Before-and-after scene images

[Start of Attachment]

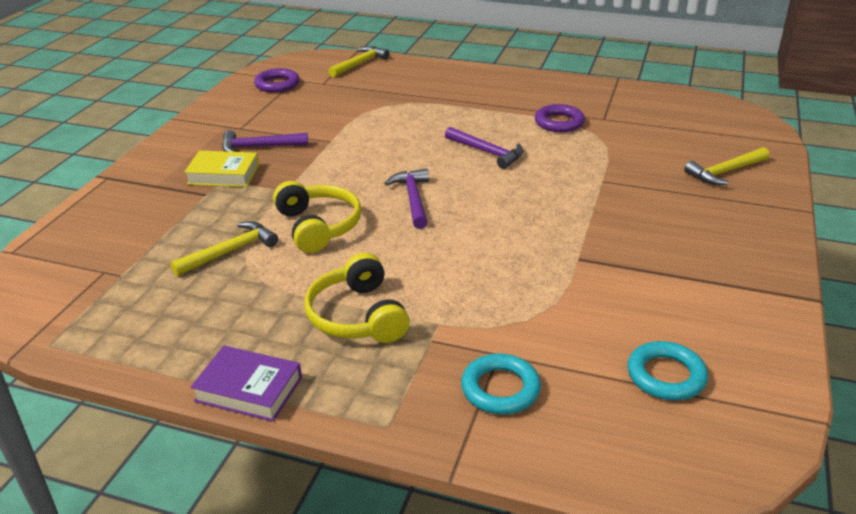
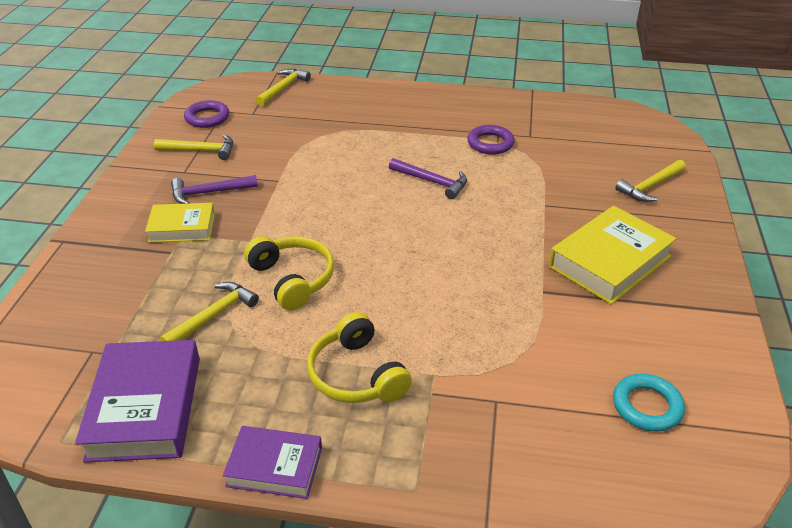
camera: 10 degrees left, 5 degrees up
purple hammer [385,169,429,229] -> none
turquoise ring [461,353,541,414] -> none
none -> purple book [75,340,200,462]
none -> yellow hammer [154,135,233,160]
none -> yellow book [549,206,677,304]

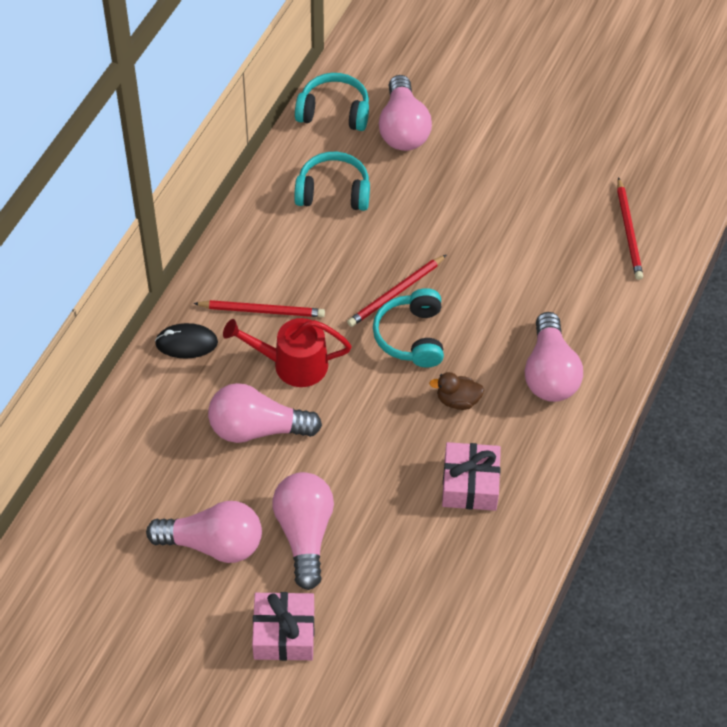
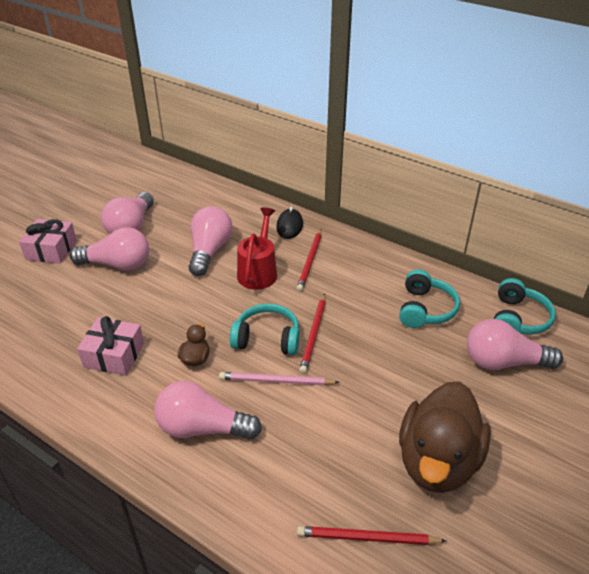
camera: 100 degrees right, 15 degrees down
red pencil [347,255,446,327] -> red pencil turned 135 degrees counterclockwise [299,294,326,374]
none -> pink pencil [219,372,340,385]
none -> brown duck [399,381,491,493]

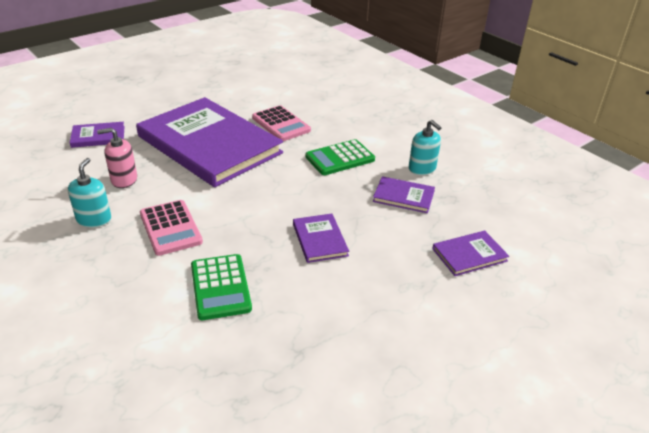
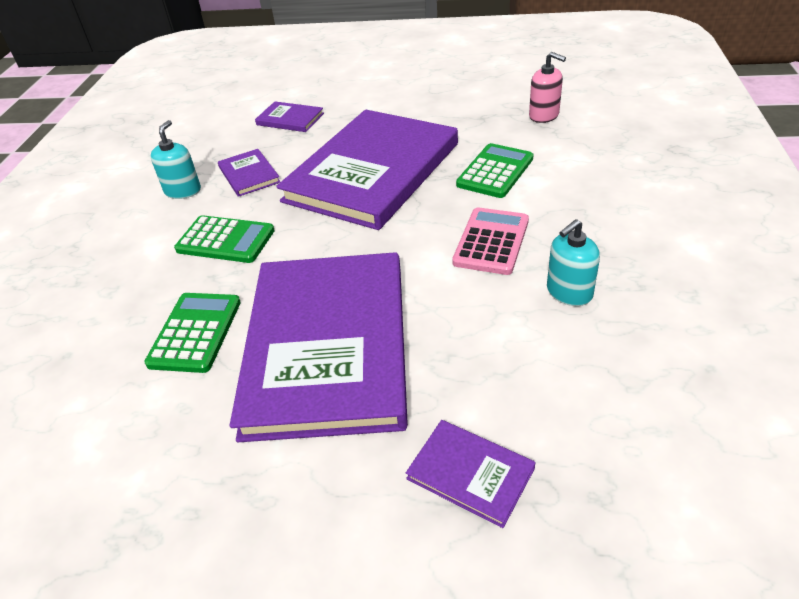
camera: 130 degrees left, 5 degrees up
pink soap dispenser [97,128,137,188] -> pink soap dispenser moved to [529,52,566,123]
pink calculator [252,105,311,141] -> green calculator [144,293,241,373]
purple book [293,214,349,263] -> purple book [276,110,458,230], size x2.50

[End of Attachment]

## EXERCISE PROMPT:
Find all the lines with "hammer" in the data and copy them.

## ANSWER FOR THE TASK:
purple hammer [385,169,429,229] -> none
none -> yellow hammer [154,135,233,160]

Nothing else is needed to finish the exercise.